[Scene images with change listings]
*** Begin section ***

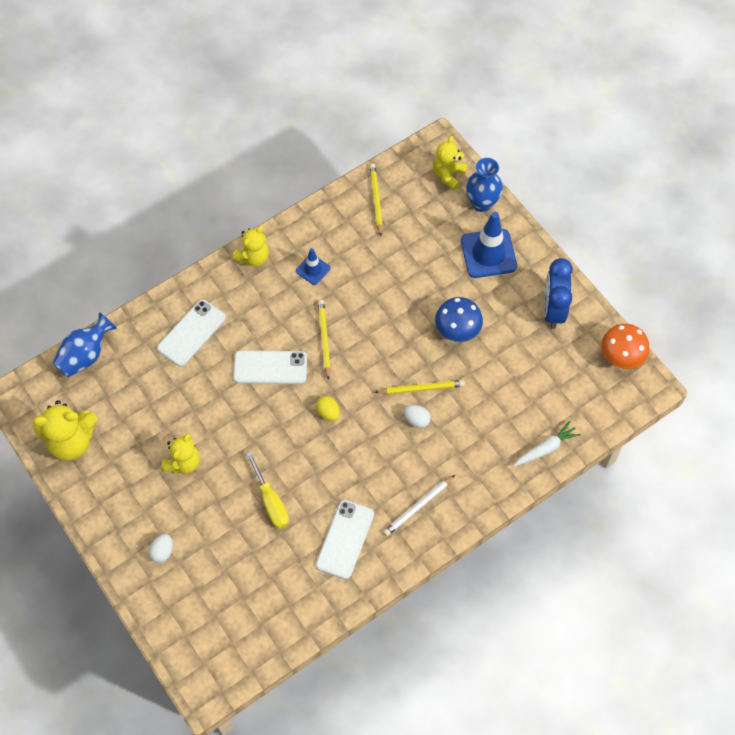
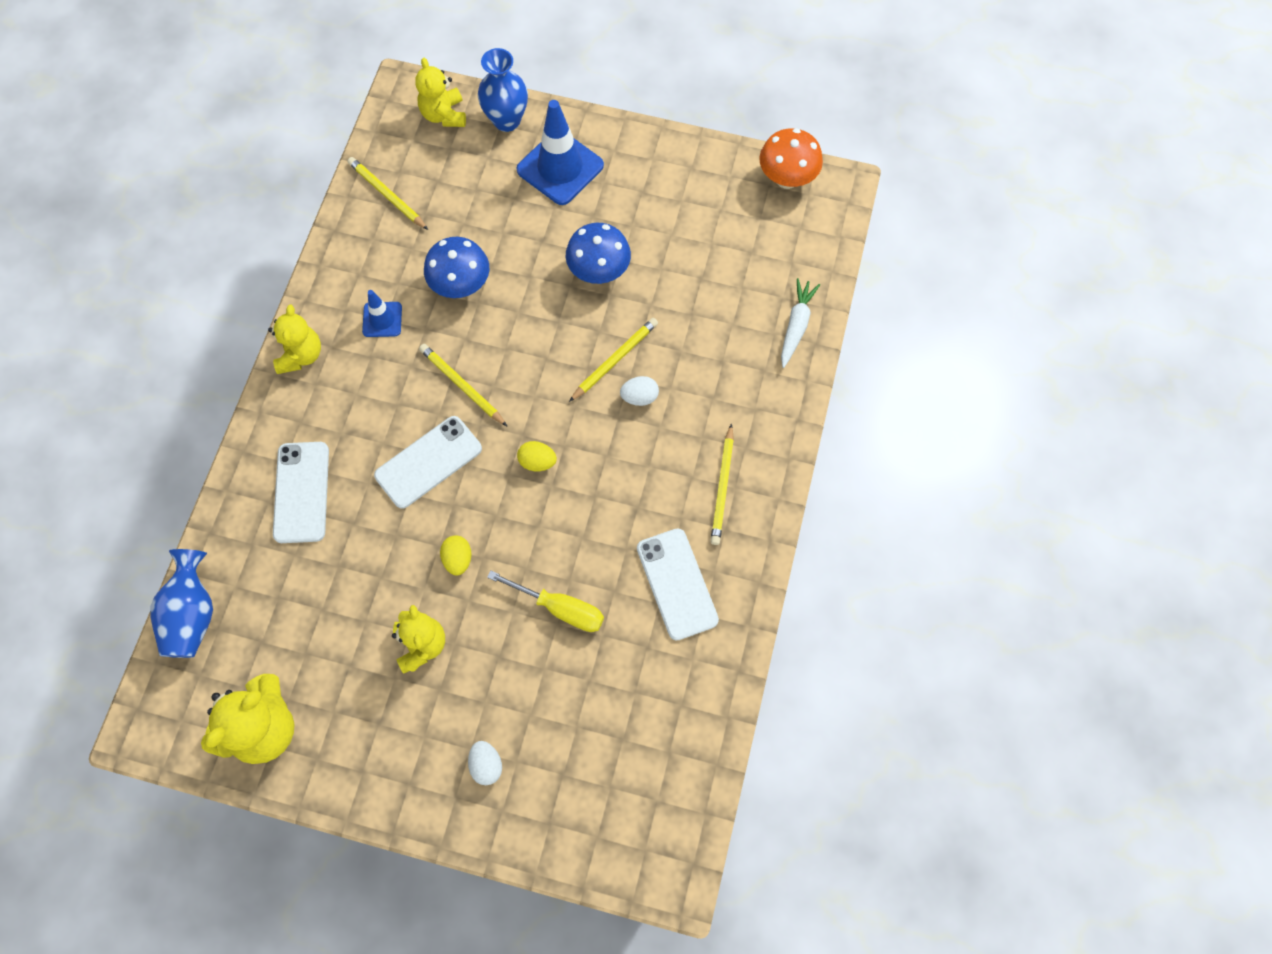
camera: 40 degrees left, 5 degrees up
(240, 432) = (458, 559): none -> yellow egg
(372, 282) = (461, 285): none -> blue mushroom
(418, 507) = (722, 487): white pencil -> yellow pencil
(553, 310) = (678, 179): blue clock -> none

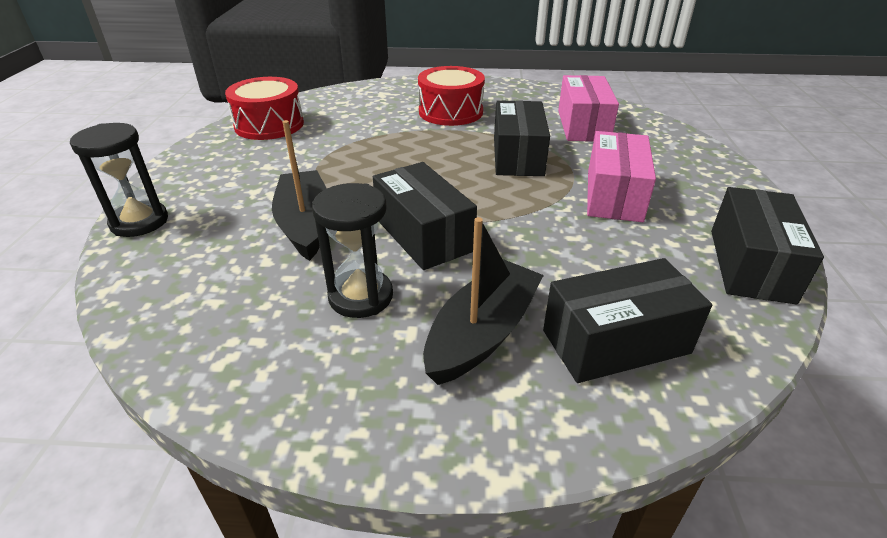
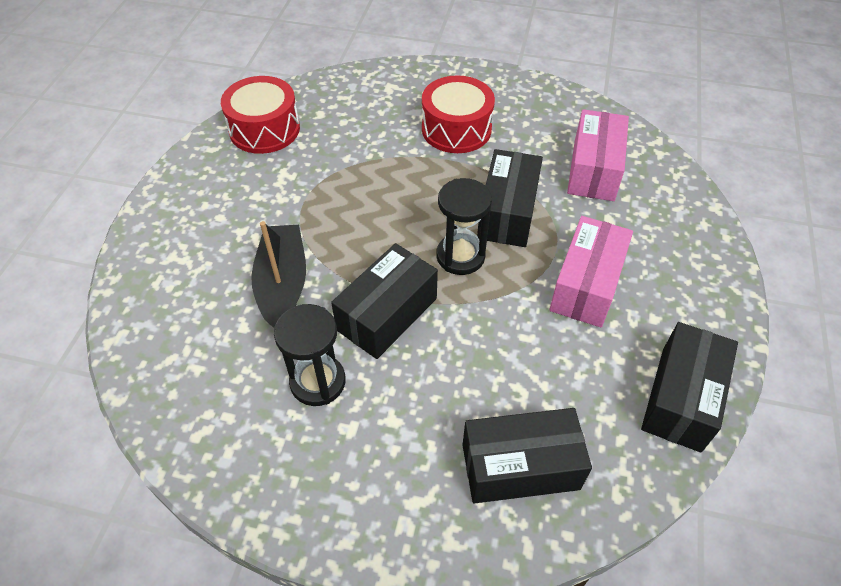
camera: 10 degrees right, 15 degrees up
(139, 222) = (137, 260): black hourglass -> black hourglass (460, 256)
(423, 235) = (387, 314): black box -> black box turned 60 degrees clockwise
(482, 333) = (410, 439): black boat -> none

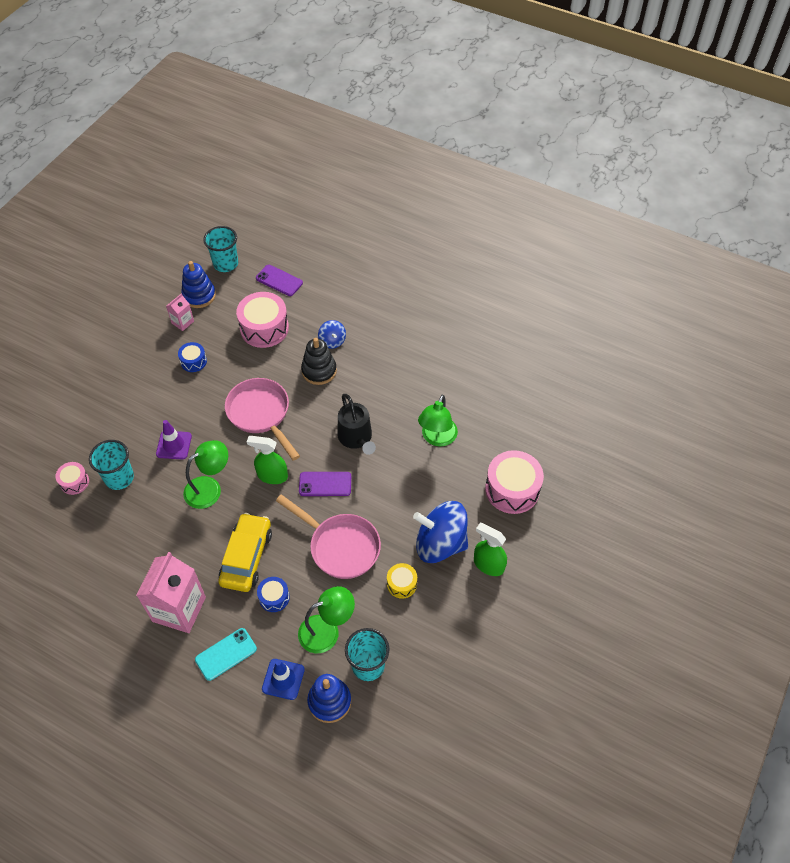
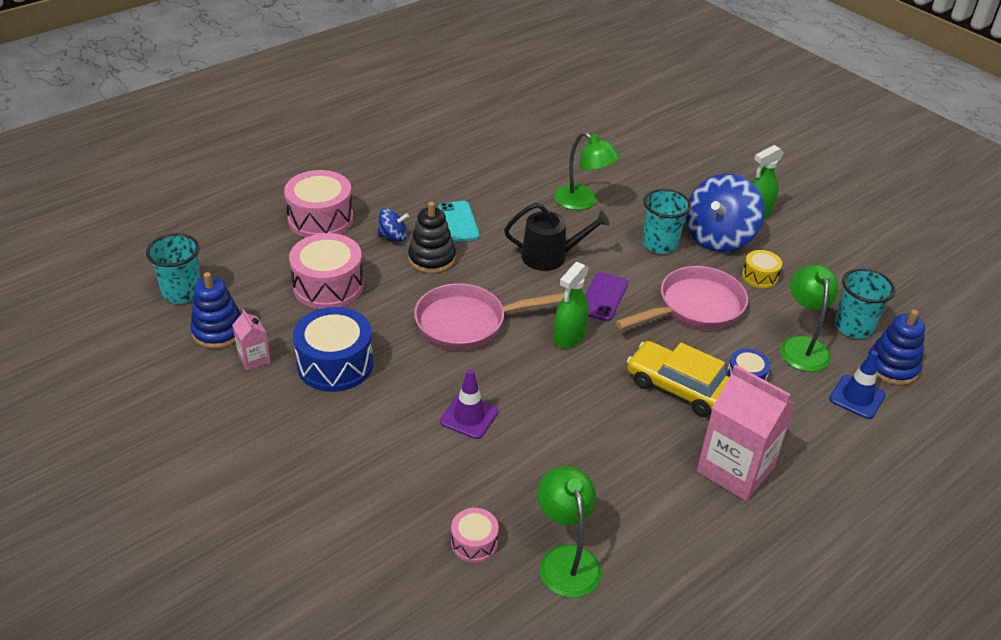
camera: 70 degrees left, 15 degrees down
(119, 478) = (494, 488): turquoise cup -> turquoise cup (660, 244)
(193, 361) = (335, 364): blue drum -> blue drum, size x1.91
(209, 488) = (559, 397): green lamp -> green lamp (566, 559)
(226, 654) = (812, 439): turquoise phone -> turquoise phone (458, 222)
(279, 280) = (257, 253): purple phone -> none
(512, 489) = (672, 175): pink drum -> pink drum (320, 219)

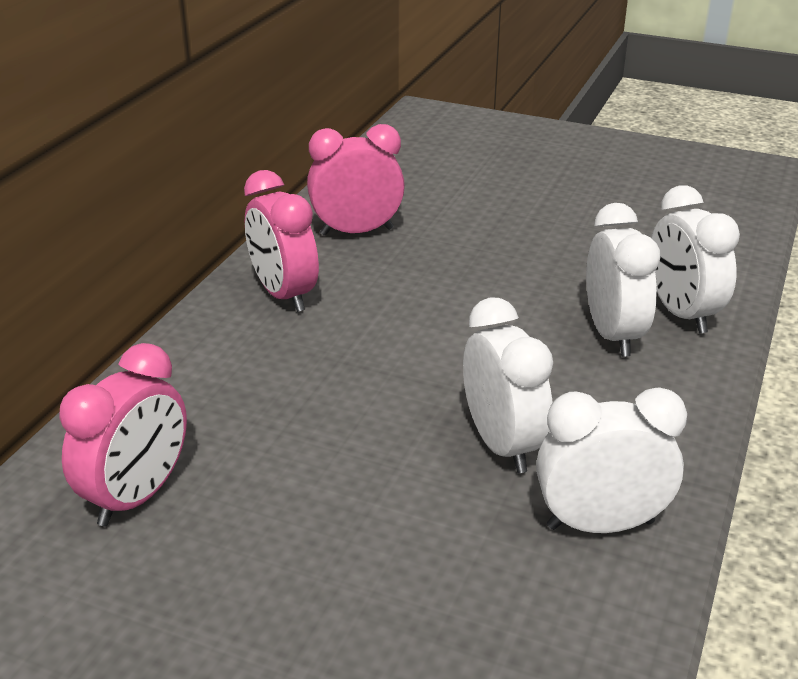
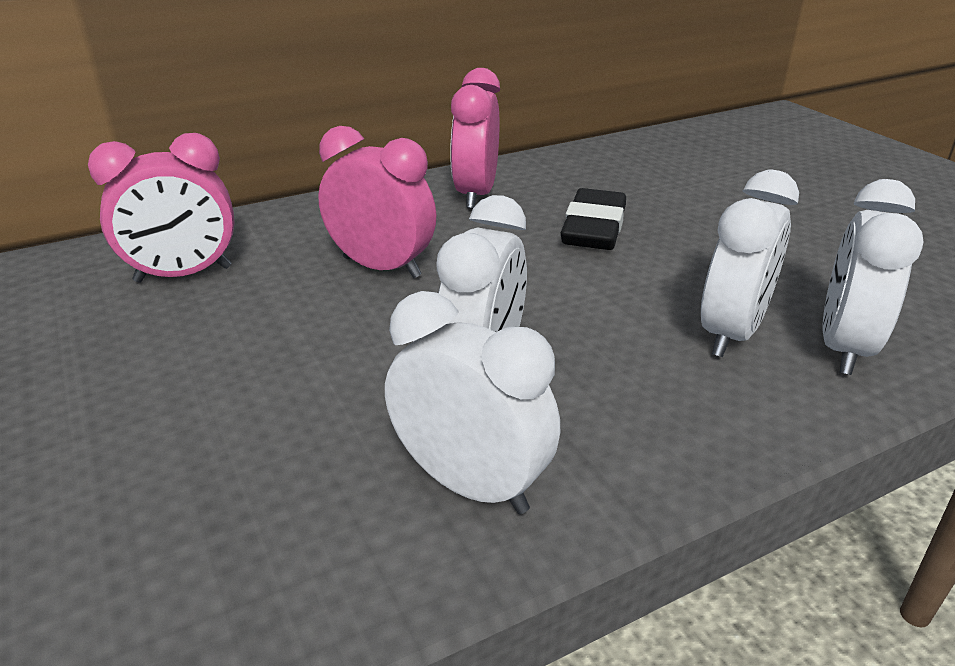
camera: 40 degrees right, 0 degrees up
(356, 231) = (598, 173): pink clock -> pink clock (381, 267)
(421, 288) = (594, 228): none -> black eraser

*** End section ***

* [About this task]
Copy each line above holding "left".

* [Solution to this problem]
camera: 40 degrees left, 5 degrees up
camera: 70 degrees left, 15 degrees down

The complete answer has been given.